Task statement » Retype the entries exactly, but skip the pictures.
Segment Open
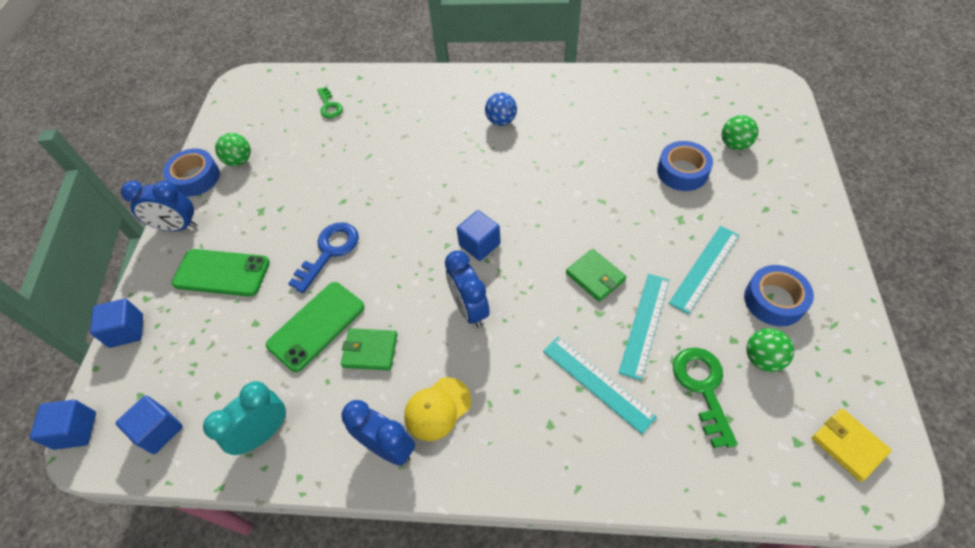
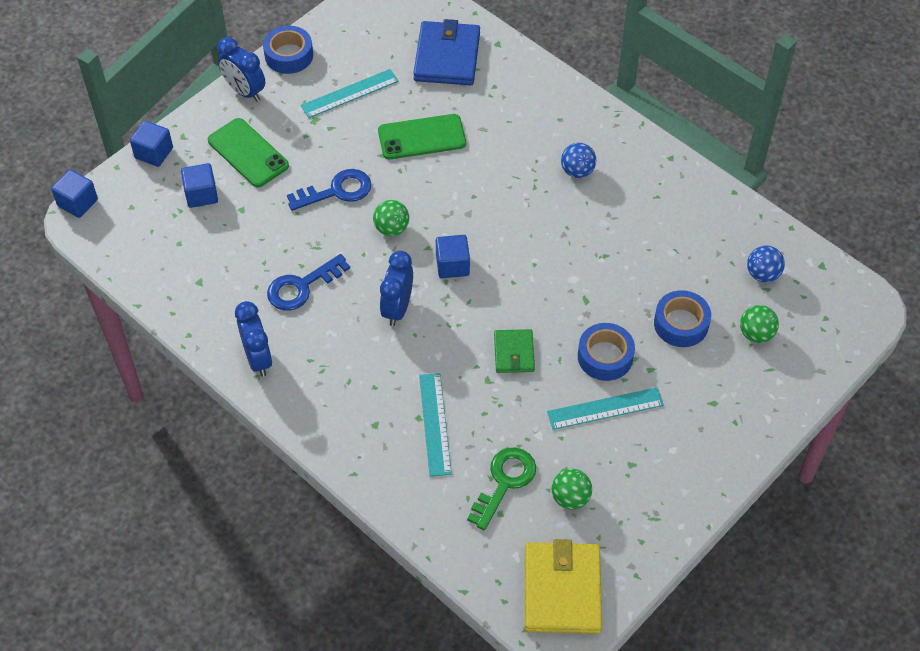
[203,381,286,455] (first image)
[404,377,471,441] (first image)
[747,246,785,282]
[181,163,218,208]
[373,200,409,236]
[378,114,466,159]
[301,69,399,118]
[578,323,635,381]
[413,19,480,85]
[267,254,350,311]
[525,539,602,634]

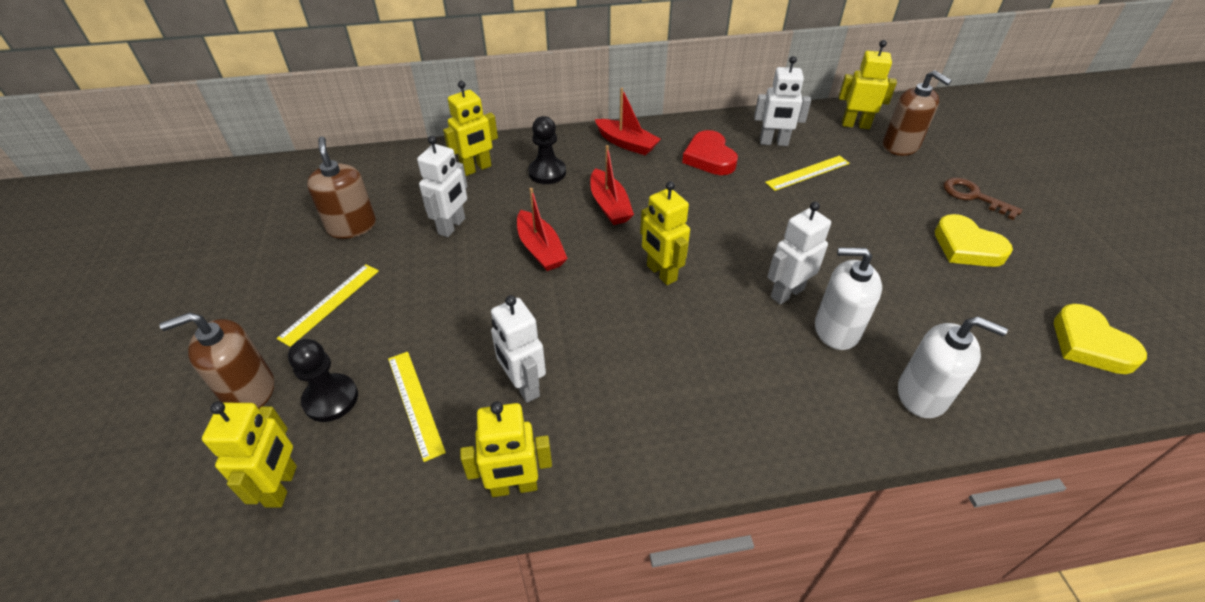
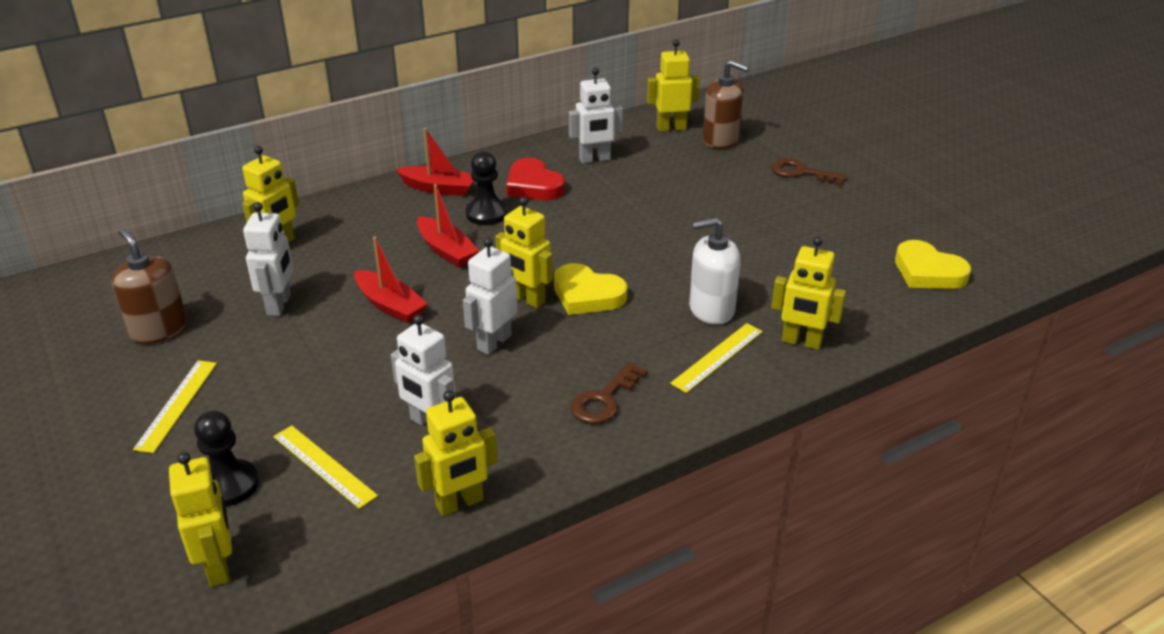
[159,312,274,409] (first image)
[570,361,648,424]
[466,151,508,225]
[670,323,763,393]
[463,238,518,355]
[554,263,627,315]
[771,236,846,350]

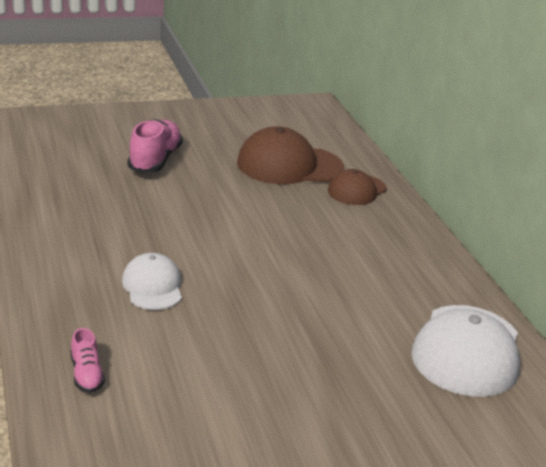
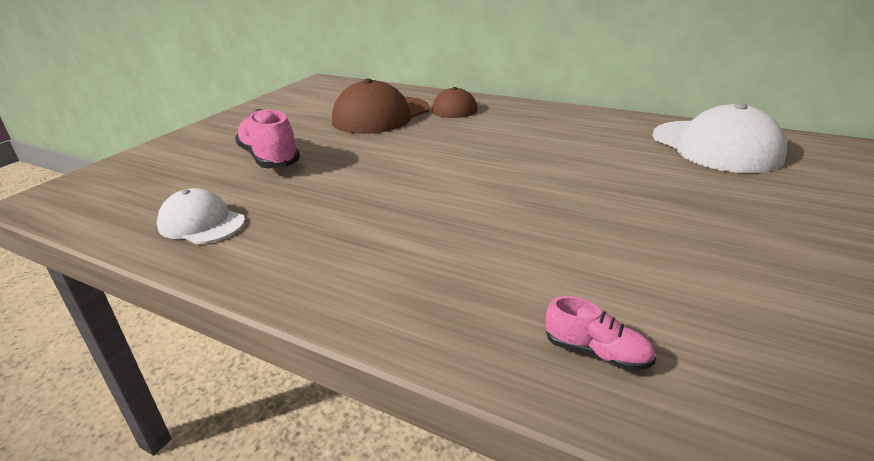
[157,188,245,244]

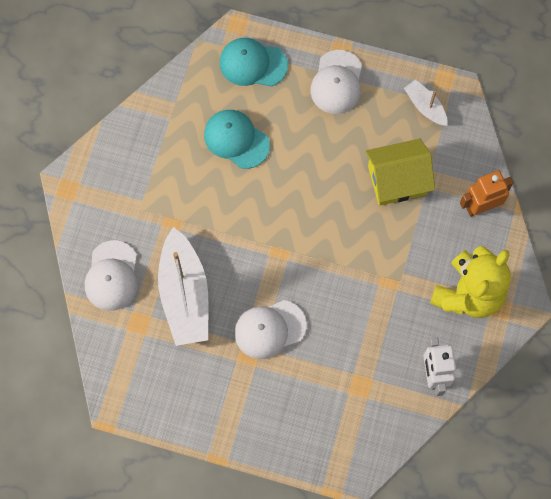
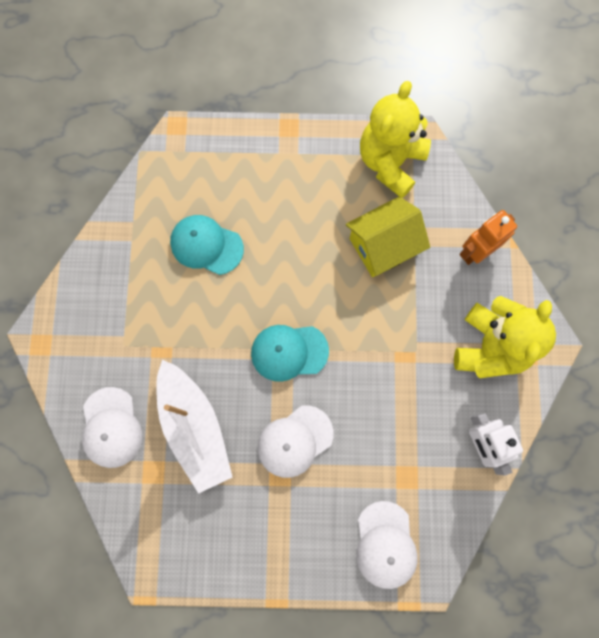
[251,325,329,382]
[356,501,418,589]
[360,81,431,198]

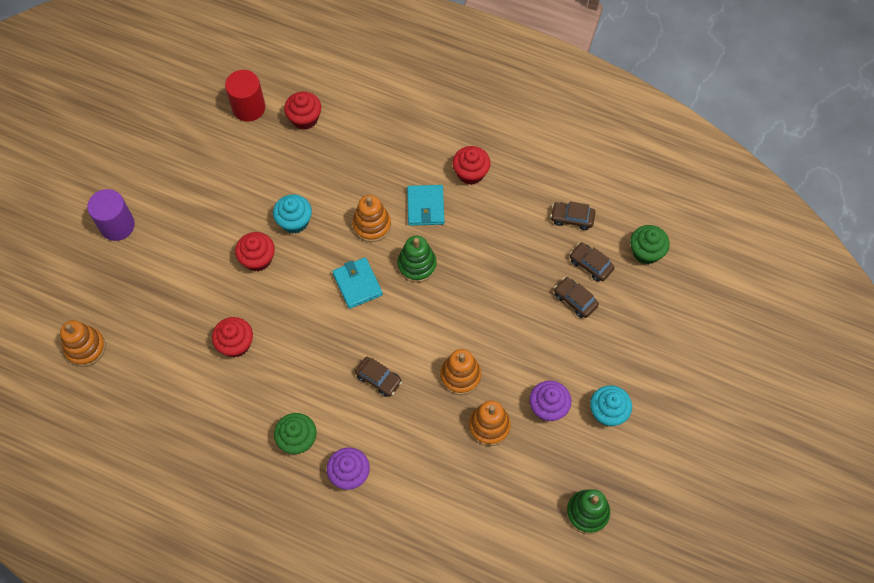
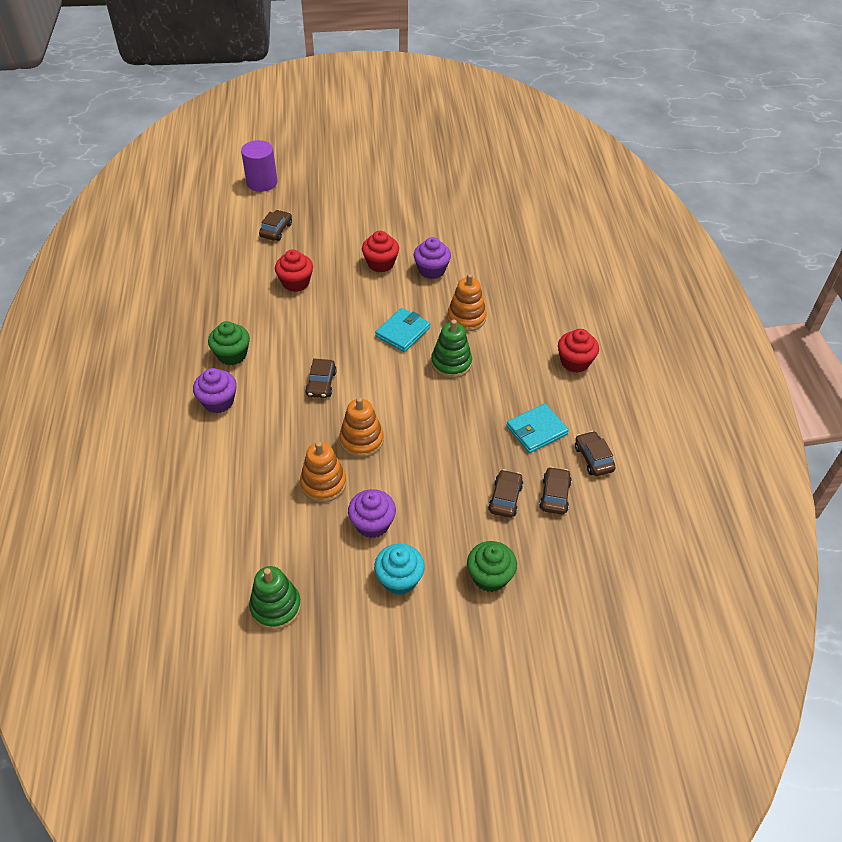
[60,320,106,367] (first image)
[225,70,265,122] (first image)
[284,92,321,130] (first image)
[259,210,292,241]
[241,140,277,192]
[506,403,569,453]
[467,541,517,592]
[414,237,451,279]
Segment Closed
Solution below »
[203,381,286,455] (first image)
[404,377,471,441] (first image)
[747,246,785,282]
[181,163,218,208]
[373,200,409,236]
[378,114,466,159]
[301,69,399,118]
[578,323,635,381]
[413,19,480,85]
[267,254,350,311]
[525,539,602,634]

[159,312,274,409] (first image)
[570,361,648,424]
[466,151,508,225]
[670,323,763,393]
[463,238,518,355]
[554,263,627,315]
[771,236,846,350]

[157,188,245,244]

[251,325,329,382]
[356,501,418,589]
[360,81,431,198]

[60,320,106,367] (first image)
[225,70,265,122] (first image)
[284,92,321,130] (first image)
[259,210,292,241]
[241,140,277,192]
[506,403,569,453]
[467,541,517,592]
[414,237,451,279]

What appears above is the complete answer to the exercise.